• **Task to complete**
Every line of the material must be copied exactly.

### Provided information ###

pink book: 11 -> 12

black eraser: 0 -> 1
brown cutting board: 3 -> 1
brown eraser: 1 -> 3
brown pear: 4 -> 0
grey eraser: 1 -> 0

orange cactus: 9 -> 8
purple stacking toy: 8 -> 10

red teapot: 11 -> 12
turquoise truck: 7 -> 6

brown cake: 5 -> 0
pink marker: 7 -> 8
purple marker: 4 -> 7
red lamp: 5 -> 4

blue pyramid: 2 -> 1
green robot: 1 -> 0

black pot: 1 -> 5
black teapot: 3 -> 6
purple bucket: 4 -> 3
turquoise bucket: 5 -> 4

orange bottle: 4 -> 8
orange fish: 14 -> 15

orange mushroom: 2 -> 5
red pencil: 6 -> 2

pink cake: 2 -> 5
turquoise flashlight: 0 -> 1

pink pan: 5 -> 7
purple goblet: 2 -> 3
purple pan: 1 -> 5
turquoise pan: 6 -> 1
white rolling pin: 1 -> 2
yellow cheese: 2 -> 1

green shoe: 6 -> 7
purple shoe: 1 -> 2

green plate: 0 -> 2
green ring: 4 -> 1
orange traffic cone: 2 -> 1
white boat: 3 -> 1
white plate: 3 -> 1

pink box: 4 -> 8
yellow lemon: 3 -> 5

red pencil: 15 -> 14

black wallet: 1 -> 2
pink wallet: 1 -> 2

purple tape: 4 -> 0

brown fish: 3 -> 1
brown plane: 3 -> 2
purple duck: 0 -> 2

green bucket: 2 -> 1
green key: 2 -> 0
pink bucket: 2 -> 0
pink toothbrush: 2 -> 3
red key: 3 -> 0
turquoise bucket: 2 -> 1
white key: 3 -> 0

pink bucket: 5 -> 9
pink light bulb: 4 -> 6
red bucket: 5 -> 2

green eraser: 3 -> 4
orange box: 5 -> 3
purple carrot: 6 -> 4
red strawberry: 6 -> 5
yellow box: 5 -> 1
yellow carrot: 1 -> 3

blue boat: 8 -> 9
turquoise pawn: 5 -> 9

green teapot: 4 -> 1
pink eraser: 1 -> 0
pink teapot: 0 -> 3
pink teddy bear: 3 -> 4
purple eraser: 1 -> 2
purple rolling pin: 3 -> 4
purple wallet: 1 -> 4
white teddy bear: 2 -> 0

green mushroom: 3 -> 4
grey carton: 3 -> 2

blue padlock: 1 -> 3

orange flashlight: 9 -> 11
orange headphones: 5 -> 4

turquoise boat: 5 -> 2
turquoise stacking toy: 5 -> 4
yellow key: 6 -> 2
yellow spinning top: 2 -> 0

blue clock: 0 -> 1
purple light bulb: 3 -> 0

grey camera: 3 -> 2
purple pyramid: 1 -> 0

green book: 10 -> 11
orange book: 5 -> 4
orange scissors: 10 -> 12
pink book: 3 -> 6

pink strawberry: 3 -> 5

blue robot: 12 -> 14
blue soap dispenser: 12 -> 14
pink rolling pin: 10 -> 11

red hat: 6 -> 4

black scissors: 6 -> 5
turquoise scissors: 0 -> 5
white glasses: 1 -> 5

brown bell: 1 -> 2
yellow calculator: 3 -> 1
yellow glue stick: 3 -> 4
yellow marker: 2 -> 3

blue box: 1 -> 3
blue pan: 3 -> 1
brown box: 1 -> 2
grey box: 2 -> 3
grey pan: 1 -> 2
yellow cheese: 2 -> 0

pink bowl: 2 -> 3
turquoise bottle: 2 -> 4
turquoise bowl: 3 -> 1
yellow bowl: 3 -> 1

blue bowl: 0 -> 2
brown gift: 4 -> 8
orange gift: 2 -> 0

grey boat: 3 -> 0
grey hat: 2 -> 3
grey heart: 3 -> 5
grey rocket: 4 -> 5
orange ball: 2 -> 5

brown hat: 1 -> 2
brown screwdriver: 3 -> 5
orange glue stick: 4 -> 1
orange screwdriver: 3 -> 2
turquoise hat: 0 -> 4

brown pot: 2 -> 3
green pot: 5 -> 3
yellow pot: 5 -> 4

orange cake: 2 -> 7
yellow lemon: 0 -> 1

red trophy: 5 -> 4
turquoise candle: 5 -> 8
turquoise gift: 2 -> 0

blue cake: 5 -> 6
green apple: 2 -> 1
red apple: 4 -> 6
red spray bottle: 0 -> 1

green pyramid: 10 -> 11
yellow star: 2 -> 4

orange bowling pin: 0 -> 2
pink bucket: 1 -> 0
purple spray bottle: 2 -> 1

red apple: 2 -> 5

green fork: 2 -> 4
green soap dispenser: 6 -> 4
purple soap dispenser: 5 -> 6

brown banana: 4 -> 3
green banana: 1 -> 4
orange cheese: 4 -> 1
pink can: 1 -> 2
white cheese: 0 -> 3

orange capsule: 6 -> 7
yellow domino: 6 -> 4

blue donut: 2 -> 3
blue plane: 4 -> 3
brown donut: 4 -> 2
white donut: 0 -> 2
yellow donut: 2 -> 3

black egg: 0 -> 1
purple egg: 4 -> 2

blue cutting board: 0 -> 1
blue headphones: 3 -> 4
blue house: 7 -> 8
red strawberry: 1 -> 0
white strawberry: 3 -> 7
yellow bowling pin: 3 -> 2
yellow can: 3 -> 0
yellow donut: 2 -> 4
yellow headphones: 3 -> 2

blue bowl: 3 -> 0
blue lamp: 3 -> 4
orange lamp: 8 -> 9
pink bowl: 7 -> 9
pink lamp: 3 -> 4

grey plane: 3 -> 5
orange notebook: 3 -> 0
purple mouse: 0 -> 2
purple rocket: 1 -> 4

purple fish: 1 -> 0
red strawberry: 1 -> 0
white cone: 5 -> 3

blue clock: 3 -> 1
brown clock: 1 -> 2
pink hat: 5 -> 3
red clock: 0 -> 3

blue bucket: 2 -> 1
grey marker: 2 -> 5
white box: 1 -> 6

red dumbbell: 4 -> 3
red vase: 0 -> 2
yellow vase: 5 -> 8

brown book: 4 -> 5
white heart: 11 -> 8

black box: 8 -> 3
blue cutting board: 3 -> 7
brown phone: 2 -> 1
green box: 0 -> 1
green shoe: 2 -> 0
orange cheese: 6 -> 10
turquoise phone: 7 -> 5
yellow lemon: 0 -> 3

###

• **Result of the exercise**
pink book: 11 -> 12

black eraser: 0 -> 1
brown cutting board: 3 -> 1
brown eraser: 1 -> 3
brown pear: 4 -> 0
grey eraser: 1 -> 0

orange cactus: 9 -> 8
purple stacking toy: 8 -> 10

red teapot: 11 -> 12
turquoise truck: 7 -> 6

brown cake: 5 -> 0
pink marker: 7 -> 8
purple marker: 4 -> 7
red lamp: 5 -> 4

blue pyramid: 2 -> 1
green robot: 1 -> 0

black pot: 1 -> 5
black teapot: 3 -> 6
purple bucket: 4 -> 3
turquoise bucket: 5 -> 4

orange bottle: 4 -> 8
orange fish: 14 -> 15

orange mushroom: 2 -> 5
red pencil: 6 -> 2

pink cake: 2 -> 5
turquoise flashlight: 0 -> 1

pink pan: 5 -> 7
purple goblet: 2 -> 3
purple pan: 1 -> 5
turquoise pan: 6 -> 1
white rolling pin: 1 -> 2
yellow cheese: 2 -> 1

green shoe: 6 -> 7
purple shoe: 1 -> 2

green plate: 0 -> 2
green ring: 4 -> 1
orange traffic cone: 2 -> 1
white boat: 3 -> 1
white plate: 3 -> 1

pink box: 4 -> 8
yellow lemon: 3 -> 5

red pencil: 15 -> 14

black wallet: 1 -> 2
pink wallet: 1 -> 2

purple tape: 4 -> 0

brown fish: 3 -> 1
brown plane: 3 -> 2
purple duck: 0 -> 2

green bucket: 2 -> 1
green key: 2 -> 0
pink bucket: 2 -> 0
pink toothbrush: 2 -> 3
red key: 3 -> 0
turquoise bucket: 2 -> 1
white key: 3 -> 0

pink bucket: 5 -> 9
pink light bulb: 4 -> 6
red bucket: 5 -> 2

green eraser: 3 -> 4
orange box: 5 -> 3
purple carrot: 6 -> 4
red strawberry: 6 -> 5
yellow box: 5 -> 1
yellow carrot: 1 -> 3

blue boat: 8 -> 9
turquoise pawn: 5 -> 9

green teapot: 4 -> 1
pink eraser: 1 -> 0
pink teapot: 0 -> 3
pink teddy bear: 3 -> 4
purple eraser: 1 -> 2
purple rolling pin: 3 -> 4
purple wallet: 1 -> 4
white teddy bear: 2 -> 0

green mushroom: 3 -> 4
grey carton: 3 -> 2

blue padlock: 1 -> 3

orange flashlight: 9 -> 11
orange headphones: 5 -> 4

turquoise boat: 5 -> 2
turquoise stacking toy: 5 -> 4
yellow key: 6 -> 2
yellow spinning top: 2 -> 0

blue clock: 0 -> 1
purple light bulb: 3 -> 0

grey camera: 3 -> 2
purple pyramid: 1 -> 0

green book: 10 -> 11
orange book: 5 -> 4
orange scissors: 10 -> 12
pink book: 3 -> 6

pink strawberry: 3 -> 5

blue robot: 12 -> 14
blue soap dispenser: 12 -> 14
pink rolling pin: 10 -> 11

red hat: 6 -> 4

black scissors: 6 -> 5
turquoise scissors: 0 -> 5
white glasses: 1 -> 5

brown bell: 1 -> 2
yellow calculator: 3 -> 1
yellow glue stick: 3 -> 4
yellow marker: 2 -> 3

blue box: 1 -> 3
blue pan: 3 -> 1
brown box: 1 -> 2
grey box: 2 -> 3
grey pan: 1 -> 2
yellow cheese: 2 -> 0

pink bowl: 2 -> 3
turquoise bottle: 2 -> 4
turquoise bowl: 3 -> 1
yellow bowl: 3 -> 1

blue bowl: 0 -> 2
brown gift: 4 -> 8
orange gift: 2 -> 0

grey boat: 3 -> 0
grey hat: 2 -> 3
grey heart: 3 -> 5
grey rocket: 4 -> 5
orange ball: 2 -> 5

brown hat: 1 -> 2
brown screwdriver: 3 -> 5
orange glue stick: 4 -> 1
orange screwdriver: 3 -> 2
turquoise hat: 0 -> 4

brown pot: 2 -> 3
green pot: 5 -> 3
yellow pot: 5 -> 4

orange cake: 2 -> 7
yellow lemon: 0 -> 1

red trophy: 5 -> 4
turquoise candle: 5 -> 8
turquoise gift: 2 -> 0

blue cake: 5 -> 6
green apple: 2 -> 1
red apple: 4 -> 6
red spray bottle: 0 -> 1

green pyramid: 10 -> 11
yellow star: 2 -> 4

orange bowling pin: 0 -> 2
pink bucket: 1 -> 0
purple spray bottle: 2 -> 1

red apple: 2 -> 5

green fork: 2 -> 4
green soap dispenser: 6 -> 4
purple soap dispenser: 5 -> 6

brown banana: 4 -> 3
green banana: 1 -> 4
orange cheese: 4 -> 1
pink can: 1 -> 2
white cheese: 0 -> 3

orange capsule: 6 -> 7
yellow domino: 6 -> 4

blue donut: 2 -> 3
blue plane: 4 -> 3
brown donut: 4 -> 2
white donut: 0 -> 2
yellow donut: 2 -> 3

black egg: 0 -> 1
purple egg: 4 -> 2

blue cutting board: 0 -> 1
blue headphones: 3 -> 4
blue house: 7 -> 8
red strawberry: 1 -> 0
white strawberry: 3 -> 7
yellow bowling pin: 3 -> 2
yellow can: 3 -> 0
yellow donut: 2 -> 4
yellow headphones: 3 -> 2

blue bowl: 3 -> 0
blue lamp: 3 -> 4
orange lamp: 8 -> 9
pink bowl: 7 -> 9
pink lamp: 3 -> 4

grey plane: 3 -> 5
orange notebook: 3 -> 0
purple mouse: 0 -> 2
purple rocket: 1 -> 4

purple fish: 1 -> 0
red strawberry: 1 -> 0
white cone: 5 -> 3

blue clock: 3 -> 1
brown clock: 1 -> 2
pink hat: 5 -> 3
red clock: 0 -> 3

blue bucket: 2 -> 1
grey marker: 2 -> 5
white box: 1 -> 6

red dumbbell: 4 -> 3
red vase: 0 -> 2
yellow vase: 5 -> 8

brown book: 4 -> 5
white heart: 11 -> 8

black box: 8 -> 3
blue cutting board: 3 -> 7
brown phone: 2 -> 1
green box: 0 -> 1
green shoe: 2 -> 0
orange cheese: 6 -> 10
turquoise phone: 7 -> 5
yellow lemon: 0 -> 3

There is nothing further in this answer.